- Exercise aim: Only the lines from the one containing "C1: 2.2uF (+3V3, GND)" through the end of the entries should be returned, exactly as they are, with the pictures omitted.

[Version comparison data]
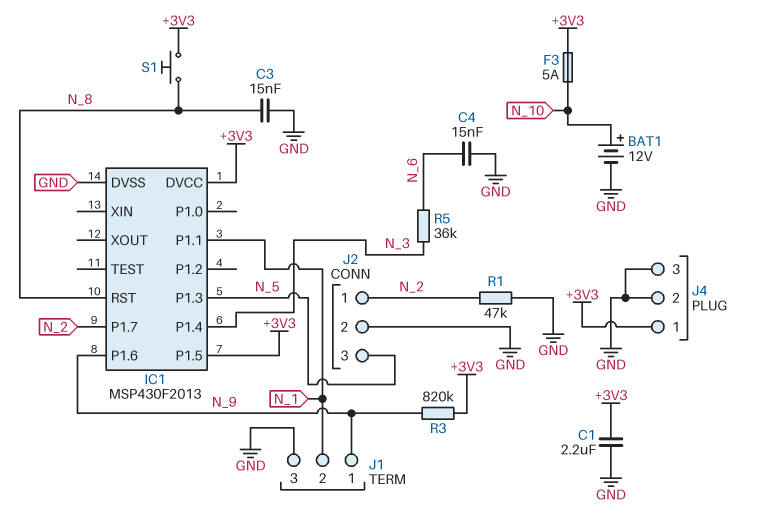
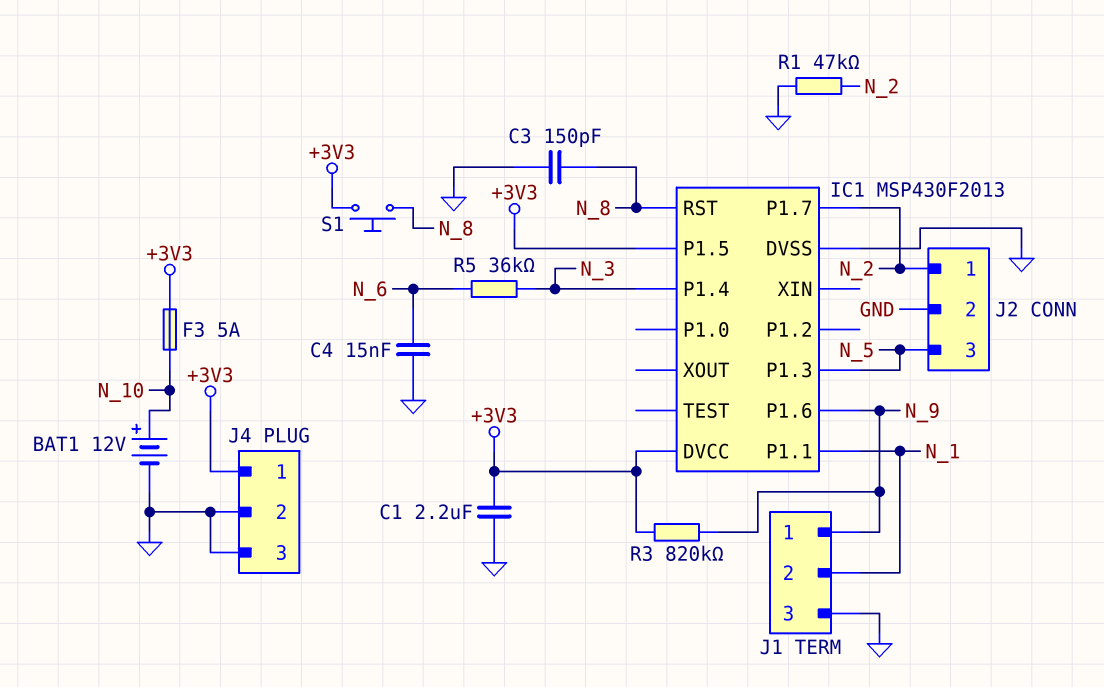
C3: 15nF (GND, N_8) -> 150pF (GND, N_8)

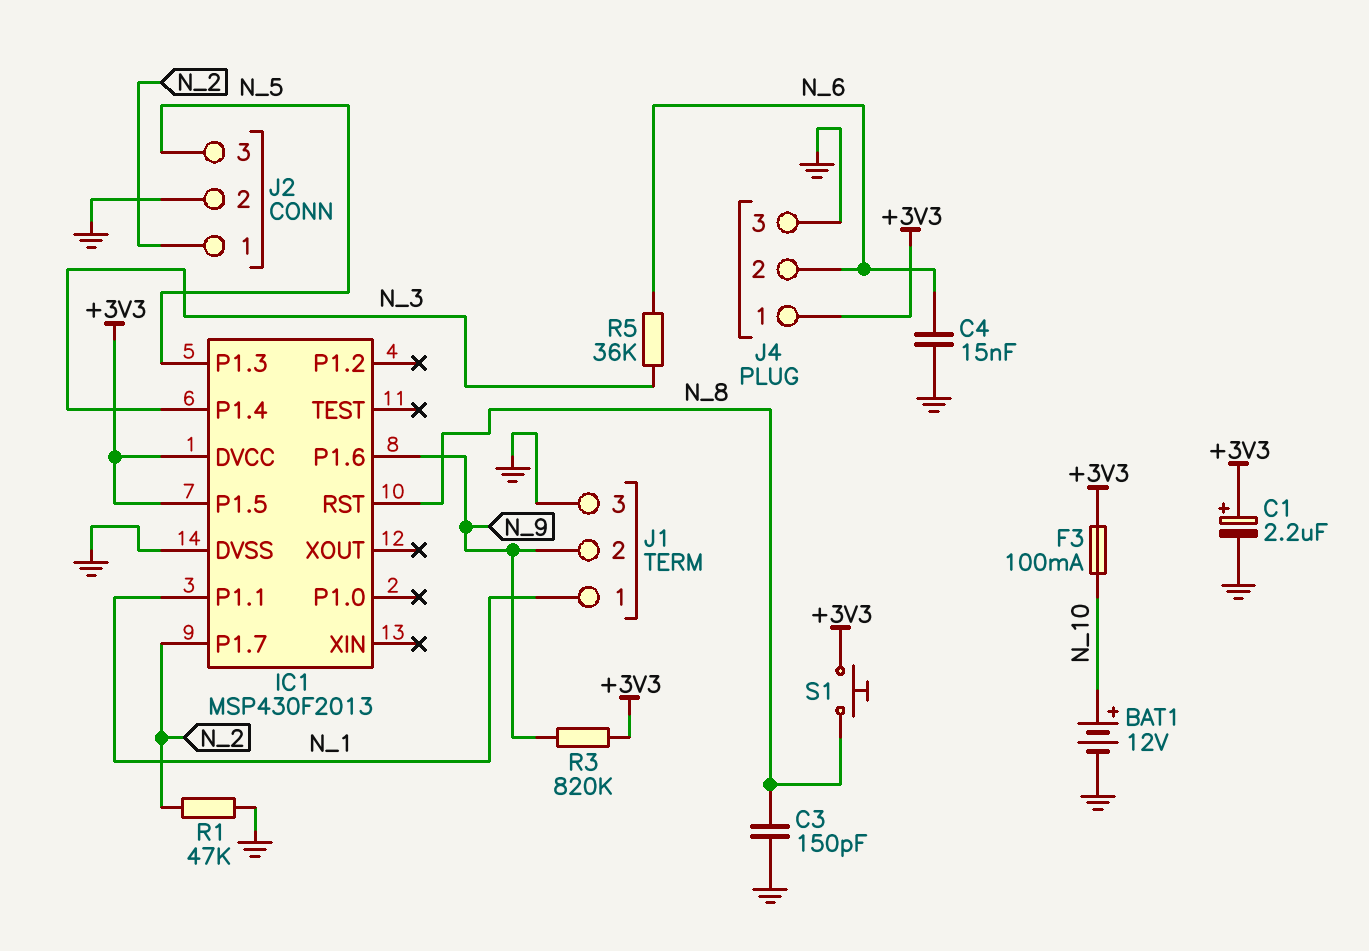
C1: 2.2uF (+3V3, GND) -> 2.2uF (plus +3V3, minus GND)
F3: 5A (+3V3, N_10) -> 100mA (+3V3, N_10)
J1 pin 1: N_9 -> N_1
J1 pin 2: N_1 -> N_9
J4 pin 2: GND -> N_6

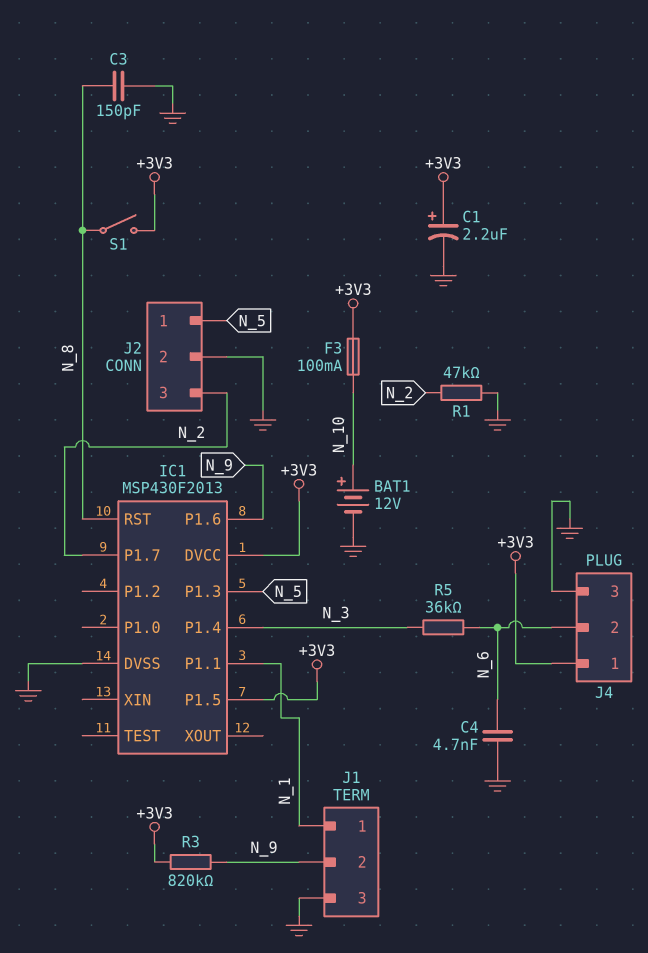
C4: 15nF (GND, N_6) -> 4.7nF (GND, N_6)
J2 pin 1: N_2 -> N_5
J2 pin 3: N_5 -> N_2
S1: button (+3V3, N_8) -> switch (+3V3, N_8)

- Result of this exercise:
C1: 2.2uF (+3V3, GND) -> 2.2uF (plus +3V3, minus GND)
F3: 5A (+3V3, N_10) -> 100mA (+3V3, N_10)
J1 pin 1: N_9 -> N_1
J1 pin 2: N_1 -> N_9
J4 pin 2: GND -> N_6

C4: 15nF (GND, N_6) -> 4.7nF (GND, N_6)
J2 pin 1: N_2 -> N_5
J2 pin 3: N_5 -> N_2
S1: button (+3V3, N_8) -> switch (+3V3, N_8)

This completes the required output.